→ Task to complete: Swap "corners" for "edges" in the part of the material that opens with the line containing "Mutale [133, 404]" and runs through the end of the material, and give only that part back with nothing else changed. Leave the pictures out.

[Item position entries]
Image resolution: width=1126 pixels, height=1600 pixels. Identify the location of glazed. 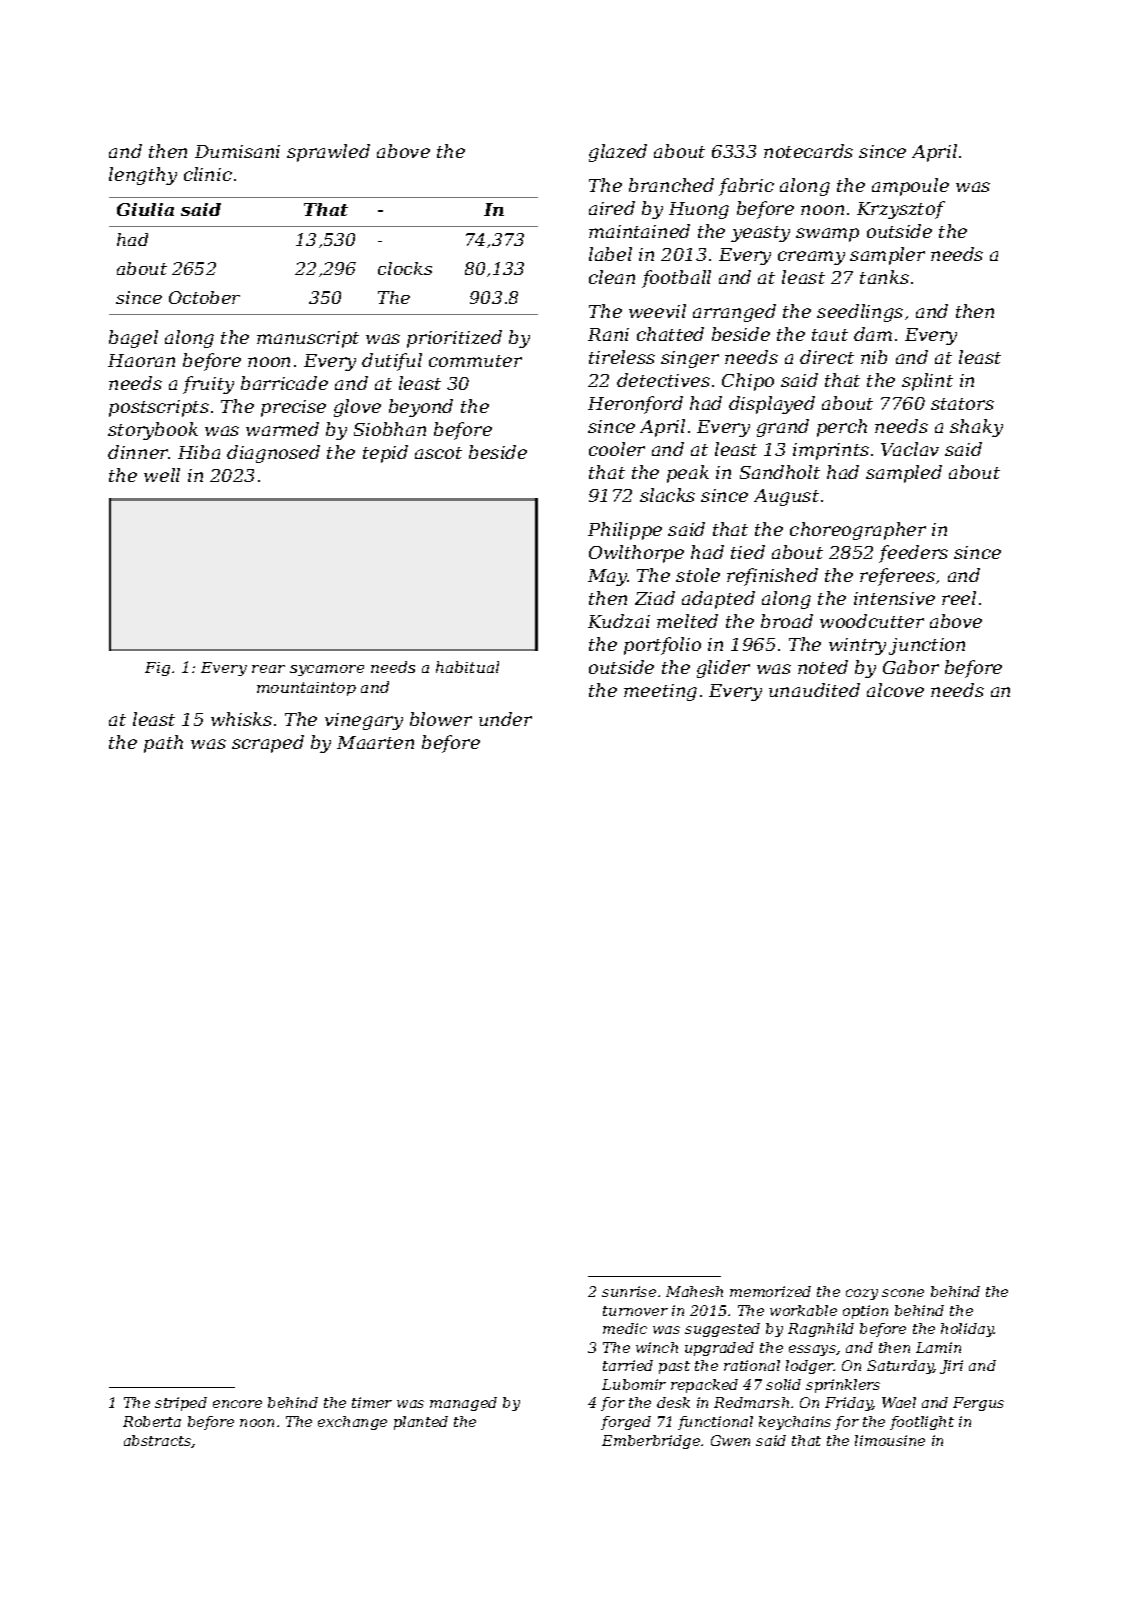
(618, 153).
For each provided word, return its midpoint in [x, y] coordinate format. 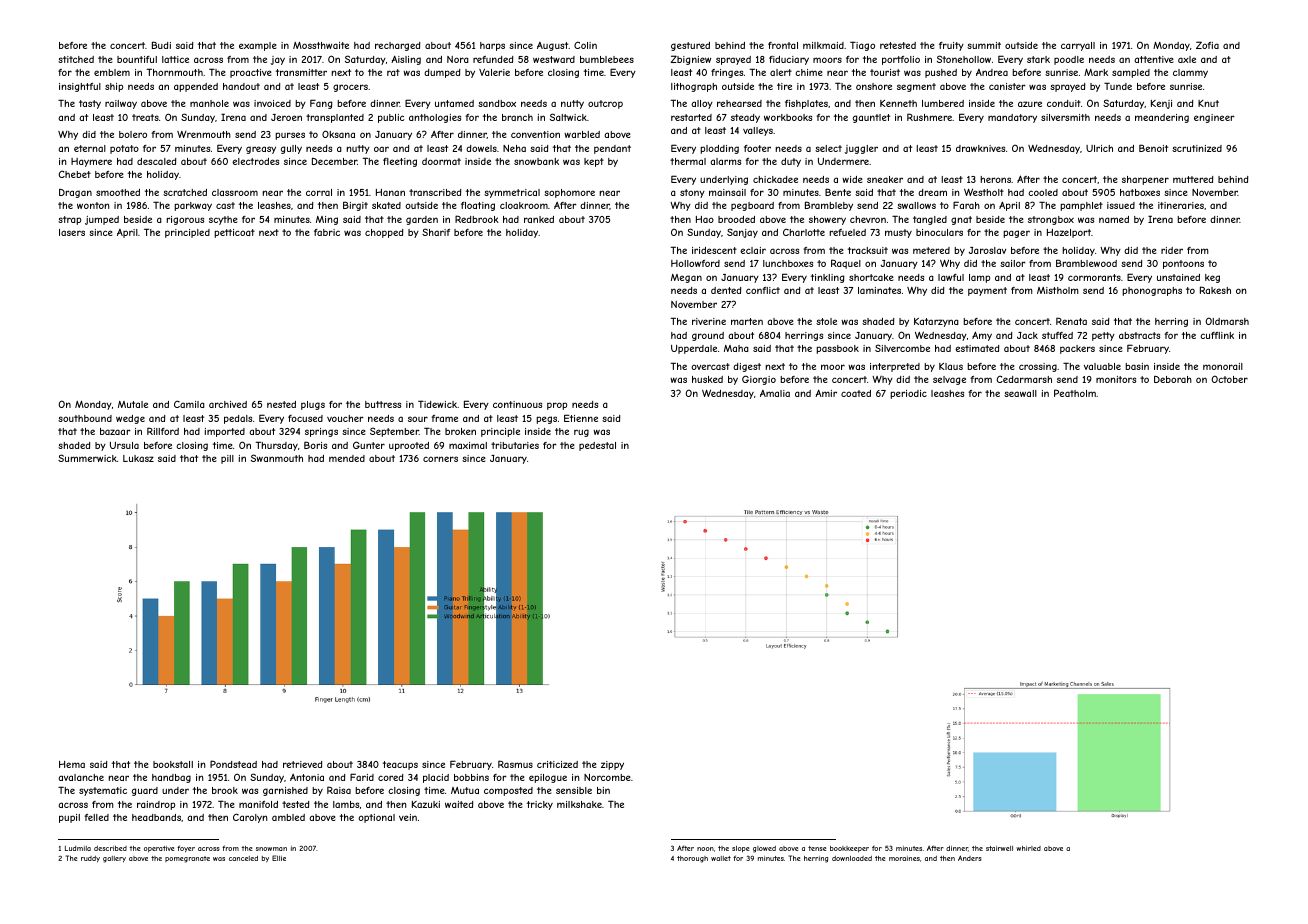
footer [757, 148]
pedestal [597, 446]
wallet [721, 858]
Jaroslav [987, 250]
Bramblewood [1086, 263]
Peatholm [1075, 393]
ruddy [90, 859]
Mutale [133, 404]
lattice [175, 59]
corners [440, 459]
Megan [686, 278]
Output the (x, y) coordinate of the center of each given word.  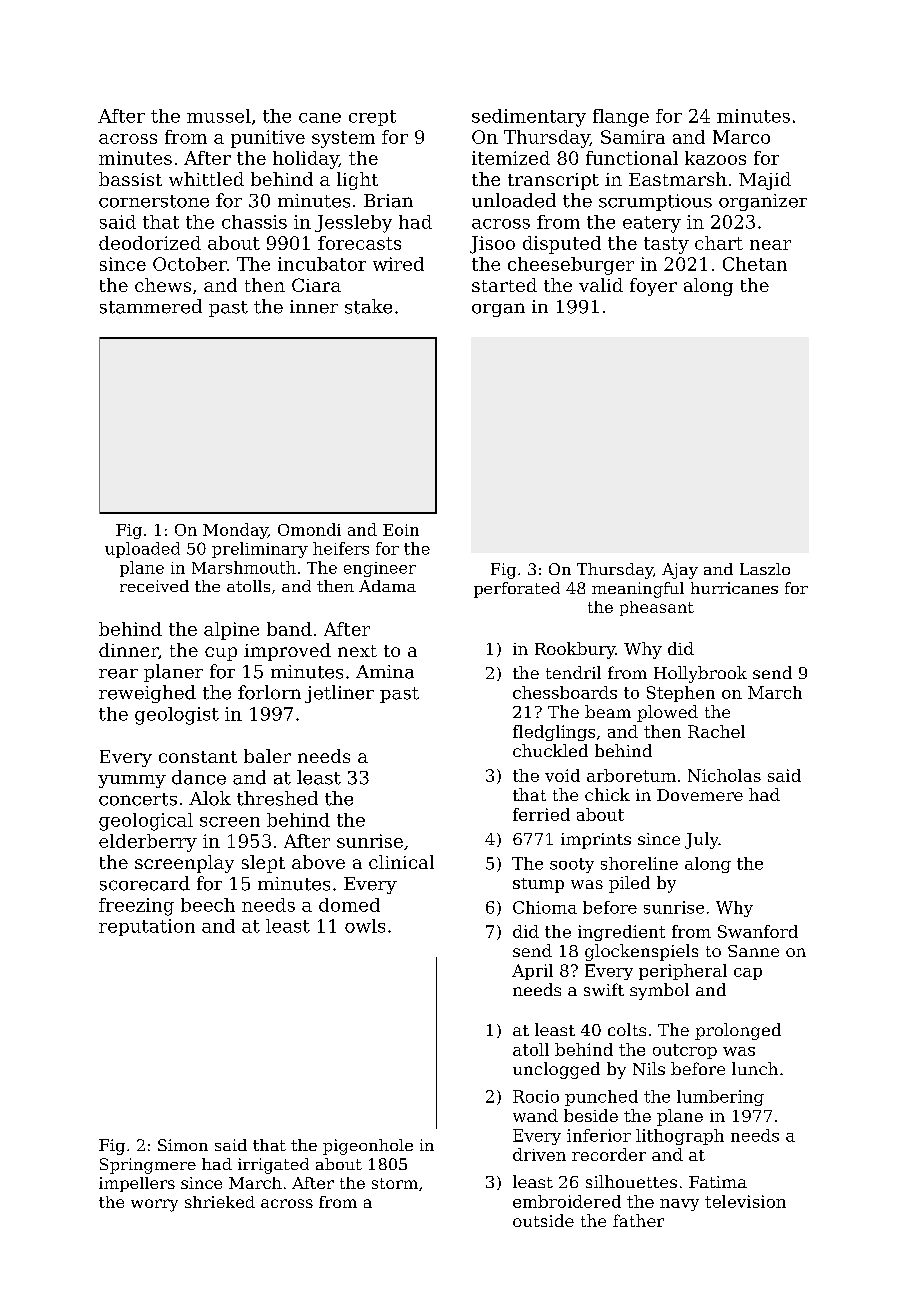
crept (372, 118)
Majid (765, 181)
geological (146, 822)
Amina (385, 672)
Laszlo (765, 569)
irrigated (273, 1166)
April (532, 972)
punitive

→ Reply:
Mutale [133, 404]
lattice [175, 59]
edges [440, 459]
Megan [686, 278]
Output the (x, y) coordinate of the center of each given word.  
crept (372, 118)
Majid (765, 181)
geological (146, 822)
Amina (385, 672)
Laszlo (765, 569)
irrigated (273, 1166)
April (532, 972)
punitive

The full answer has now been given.